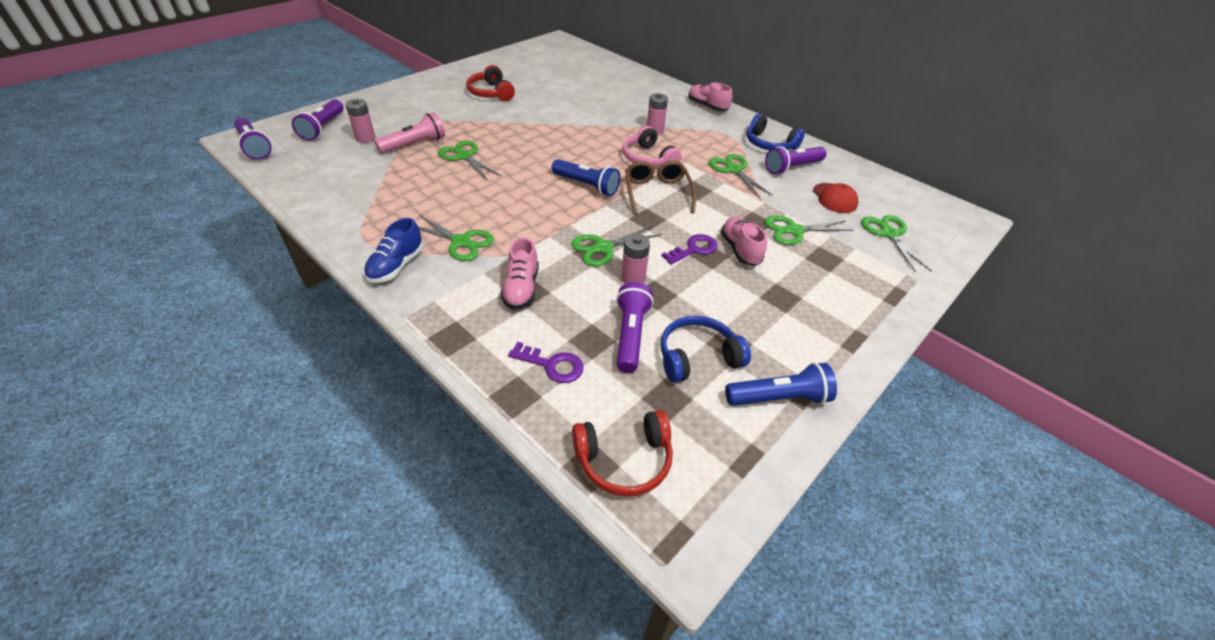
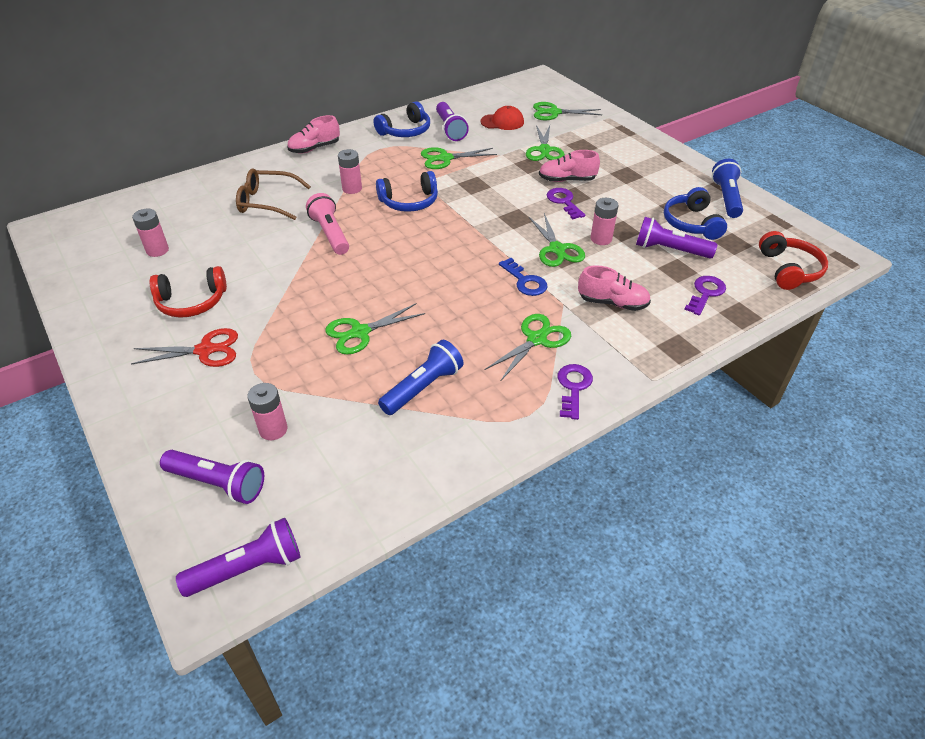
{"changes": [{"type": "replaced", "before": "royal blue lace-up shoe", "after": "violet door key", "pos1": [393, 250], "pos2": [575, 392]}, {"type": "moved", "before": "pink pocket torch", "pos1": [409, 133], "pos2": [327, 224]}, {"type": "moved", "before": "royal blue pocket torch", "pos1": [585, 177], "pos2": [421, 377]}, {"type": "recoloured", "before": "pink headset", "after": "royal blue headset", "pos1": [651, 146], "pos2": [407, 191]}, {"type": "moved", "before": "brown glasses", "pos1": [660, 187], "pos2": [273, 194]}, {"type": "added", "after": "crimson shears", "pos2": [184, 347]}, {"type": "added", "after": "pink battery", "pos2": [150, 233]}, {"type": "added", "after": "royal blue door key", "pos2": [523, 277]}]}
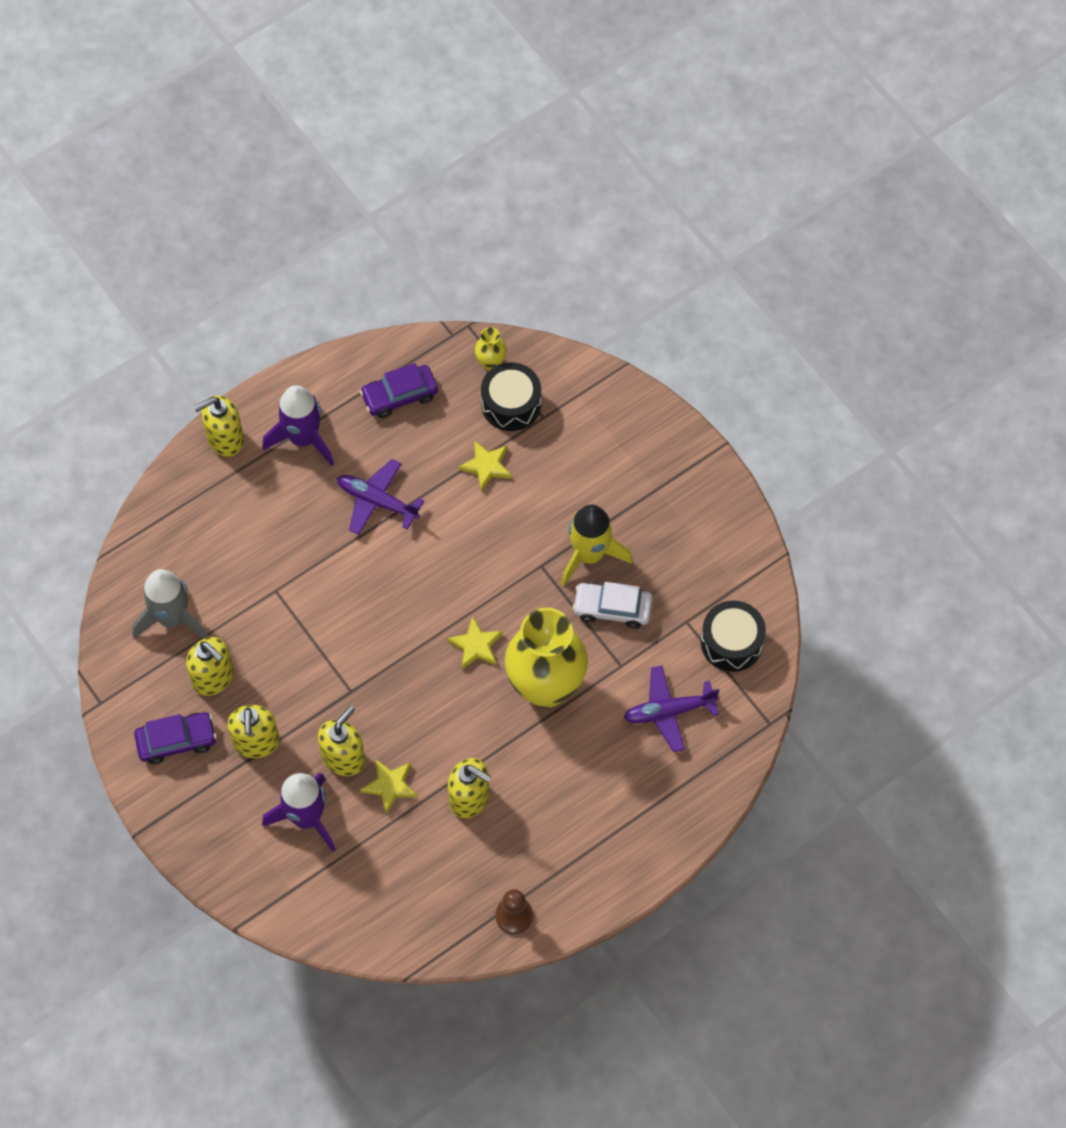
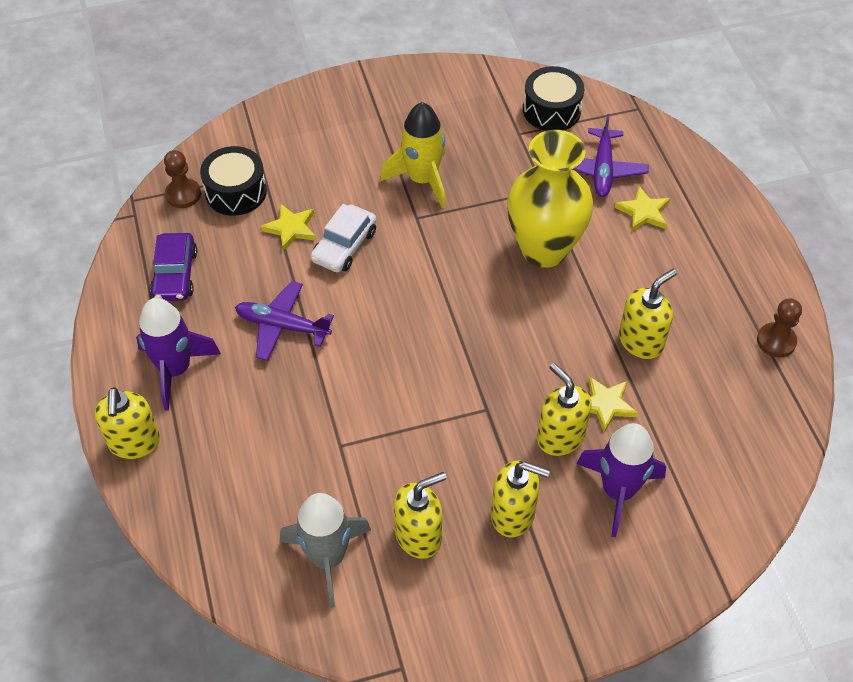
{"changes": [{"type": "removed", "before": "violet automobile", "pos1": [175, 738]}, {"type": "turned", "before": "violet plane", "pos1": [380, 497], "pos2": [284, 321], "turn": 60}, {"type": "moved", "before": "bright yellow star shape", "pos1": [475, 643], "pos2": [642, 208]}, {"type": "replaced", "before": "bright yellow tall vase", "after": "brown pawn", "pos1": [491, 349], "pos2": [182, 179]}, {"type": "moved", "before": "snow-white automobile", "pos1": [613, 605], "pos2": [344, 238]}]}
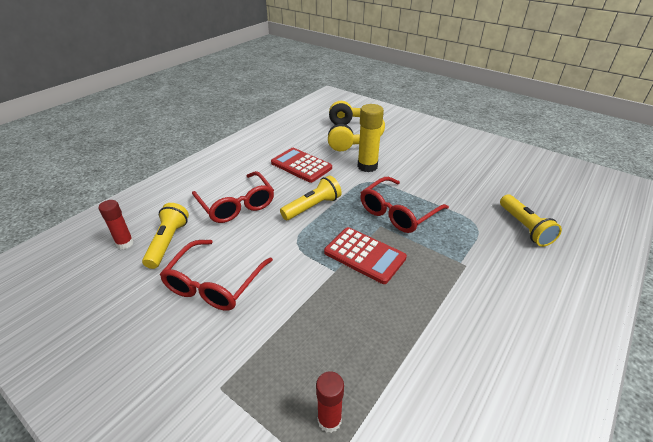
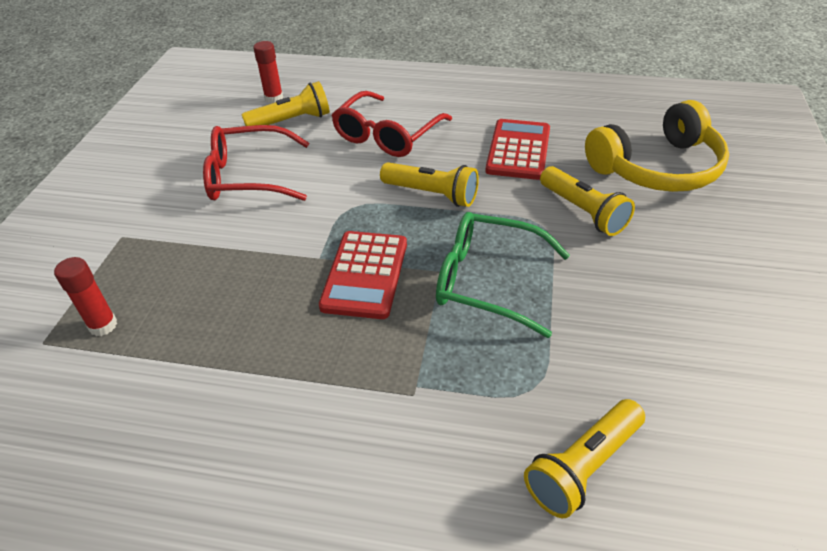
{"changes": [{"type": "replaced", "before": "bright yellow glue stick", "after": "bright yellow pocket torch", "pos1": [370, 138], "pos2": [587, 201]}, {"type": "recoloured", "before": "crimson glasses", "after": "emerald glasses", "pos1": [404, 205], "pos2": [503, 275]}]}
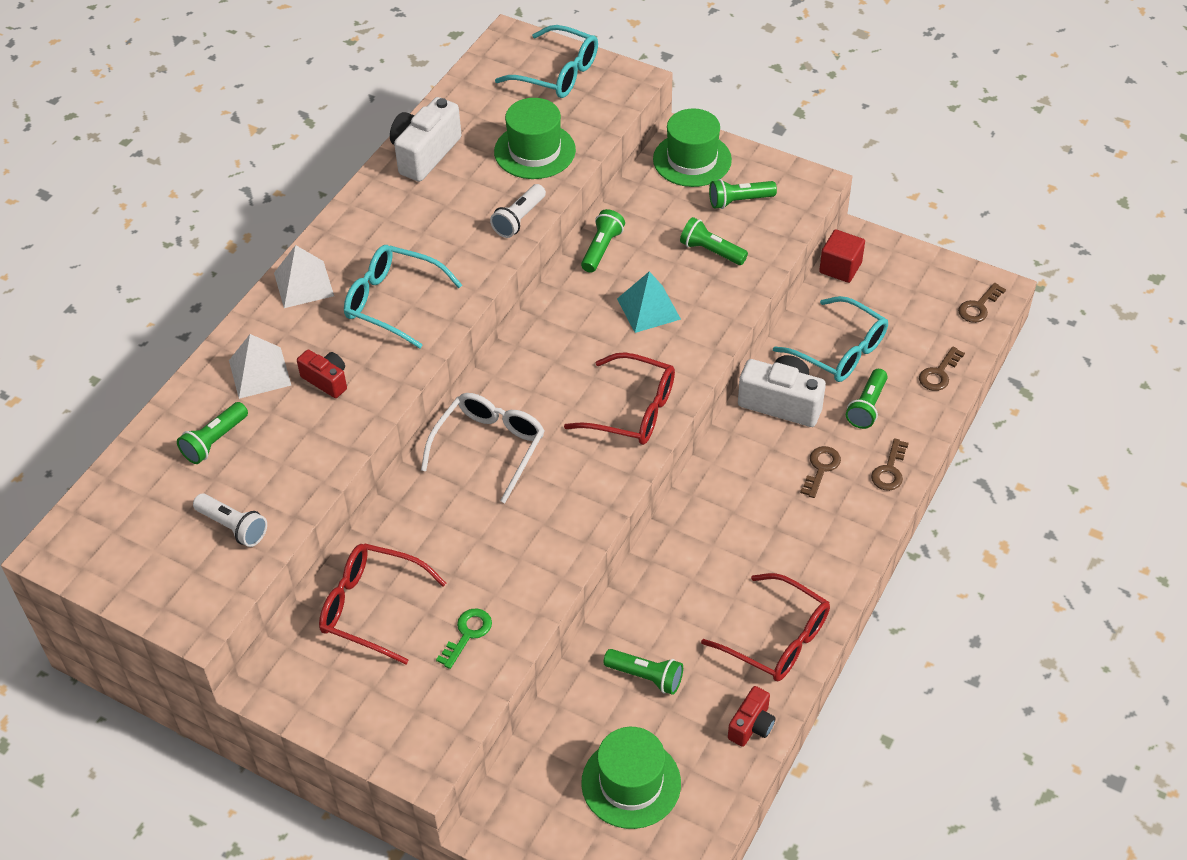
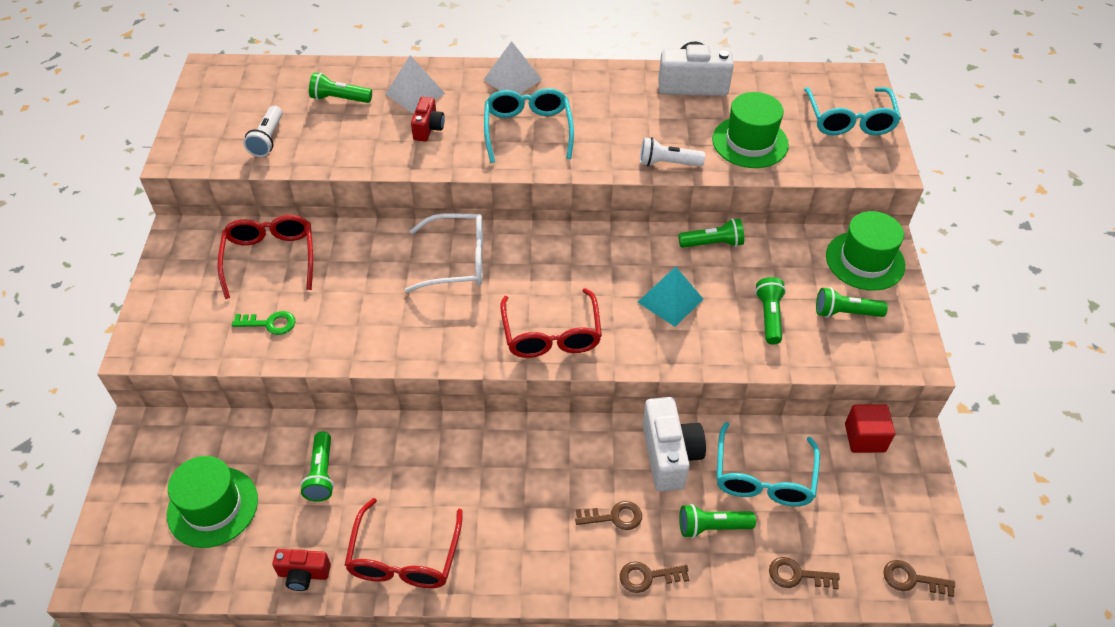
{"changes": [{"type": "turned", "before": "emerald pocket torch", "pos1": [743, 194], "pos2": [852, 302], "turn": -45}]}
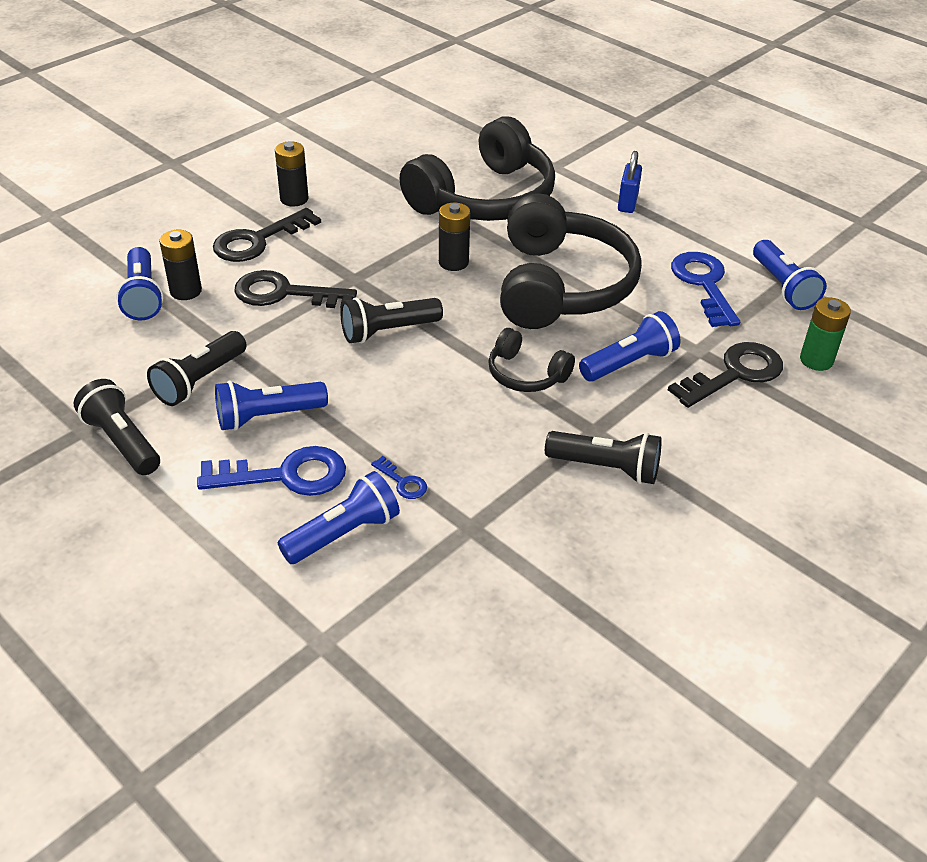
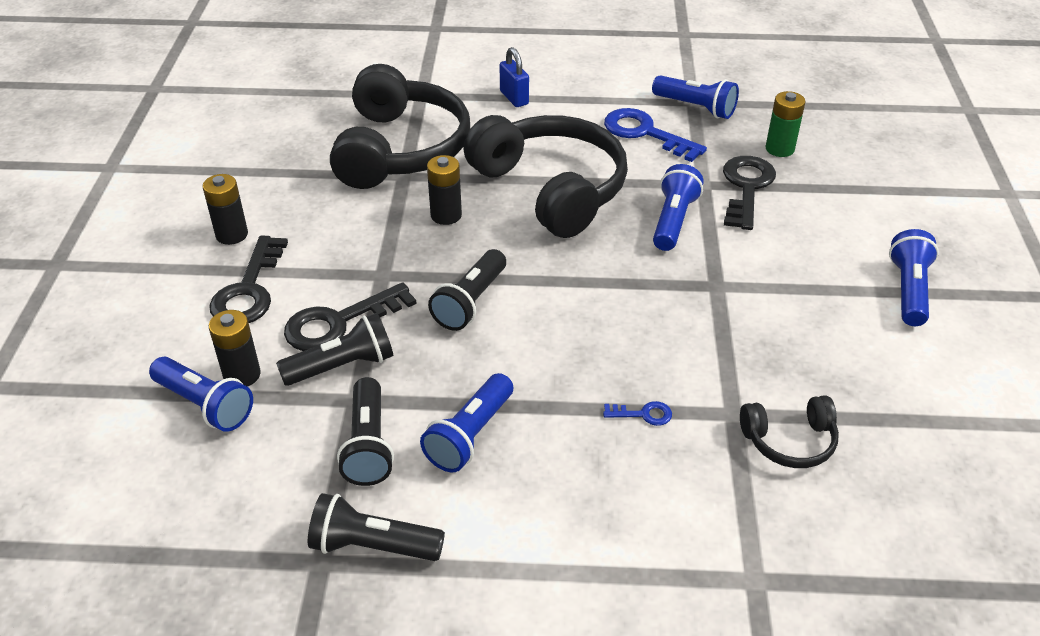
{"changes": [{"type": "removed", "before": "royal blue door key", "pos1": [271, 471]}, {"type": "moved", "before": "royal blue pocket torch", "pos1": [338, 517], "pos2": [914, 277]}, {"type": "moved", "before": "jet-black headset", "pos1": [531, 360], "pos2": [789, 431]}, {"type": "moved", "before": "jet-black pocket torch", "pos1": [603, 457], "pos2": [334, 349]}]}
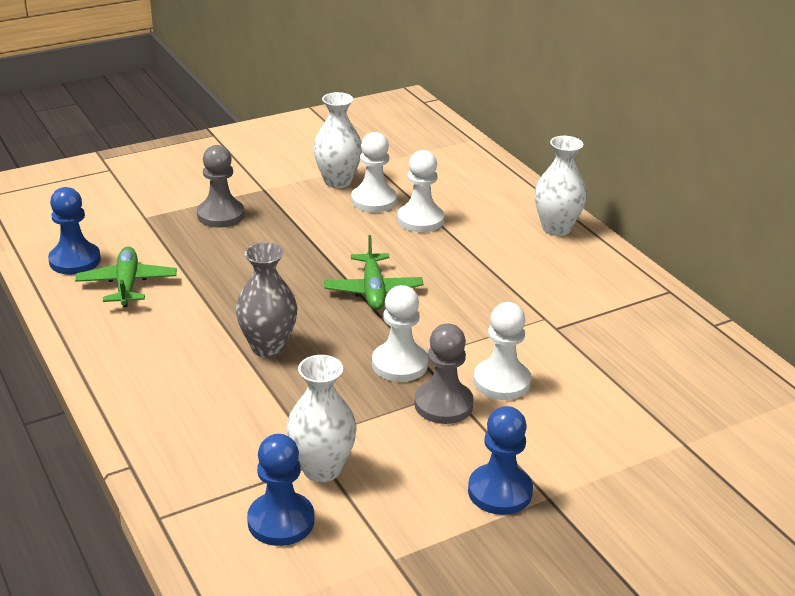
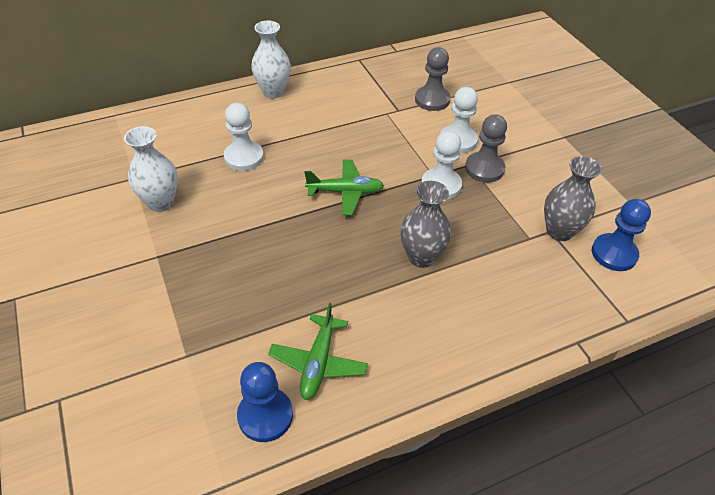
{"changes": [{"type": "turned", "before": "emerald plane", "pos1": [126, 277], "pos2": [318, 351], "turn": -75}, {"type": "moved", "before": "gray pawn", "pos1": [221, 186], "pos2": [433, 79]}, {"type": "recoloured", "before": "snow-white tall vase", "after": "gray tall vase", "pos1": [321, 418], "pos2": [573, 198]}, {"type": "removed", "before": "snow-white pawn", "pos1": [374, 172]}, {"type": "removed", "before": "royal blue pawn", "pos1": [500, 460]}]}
#####
## Try it
Verbatim copy without images: write the records above out in full.

## Result
{"changes": [{"type": "replaced", "before": "royal blue lace-up shoe", "after": "violet door key", "pos1": [393, 250], "pos2": [575, 392]}, {"type": "moved", "before": "pink pocket torch", "pos1": [409, 133], "pos2": [327, 224]}, {"type": "moved", "before": "royal blue pocket torch", "pos1": [585, 177], "pos2": [421, 377]}, {"type": "recoloured", "before": "pink headset", "after": "royal blue headset", "pos1": [651, 146], "pos2": [407, 191]}, {"type": "moved", "before": "brown glasses", "pos1": [660, 187], "pos2": [273, 194]}, {"type": "added", "after": "crimson shears", "pos2": [184, 347]}, {"type": "added", "after": "pink battery", "pos2": [150, 233]}, {"type": "added", "after": "royal blue door key", "pos2": [523, 277]}]}
{"changes": [{"type": "removed", "before": "violet automobile", "pos1": [175, 738]}, {"type": "turned", "before": "violet plane", "pos1": [380, 497], "pos2": [284, 321], "turn": 60}, {"type": "moved", "before": "bright yellow star shape", "pos1": [475, 643], "pos2": [642, 208]}, {"type": "replaced", "before": "bright yellow tall vase", "after": "brown pawn", "pos1": [491, 349], "pos2": [182, 179]}, {"type": "moved", "before": "snow-white automobile", "pos1": [613, 605], "pos2": [344, 238]}]}
{"changes": [{"type": "replaced", "before": "bright yellow glue stick", "after": "bright yellow pocket torch", "pos1": [370, 138], "pos2": [587, 201]}, {"type": "recoloured", "before": "crimson glasses", "after": "emerald glasses", "pos1": [404, 205], "pos2": [503, 275]}]}
{"changes": [{"type": "turned", "before": "emerald pocket torch", "pos1": [743, 194], "pos2": [852, 302], "turn": -45}]}
{"changes": [{"type": "removed", "before": "royal blue door key", "pos1": [271, 471]}, {"type": "moved", "before": "royal blue pocket torch", "pos1": [338, 517], "pos2": [914, 277]}, {"type": "moved", "before": "jet-black headset", "pos1": [531, 360], "pos2": [789, 431]}, {"type": "moved", "before": "jet-black pocket torch", "pos1": [603, 457], "pos2": [334, 349]}]}
{"changes": [{"type": "turned", "before": "emerald plane", "pos1": [126, 277], "pos2": [318, 351], "turn": -75}, {"type": "moved", "before": "gray pawn", "pos1": [221, 186], "pos2": [433, 79]}, {"type": "recoloured", "before": "snow-white tall vase", "after": "gray tall vase", "pos1": [321, 418], "pos2": [573, 198]}, {"type": "removed", "before": "snow-white pawn", "pos1": [374, 172]}, {"type": "removed", "before": "royal blue pawn", "pos1": [500, 460]}]}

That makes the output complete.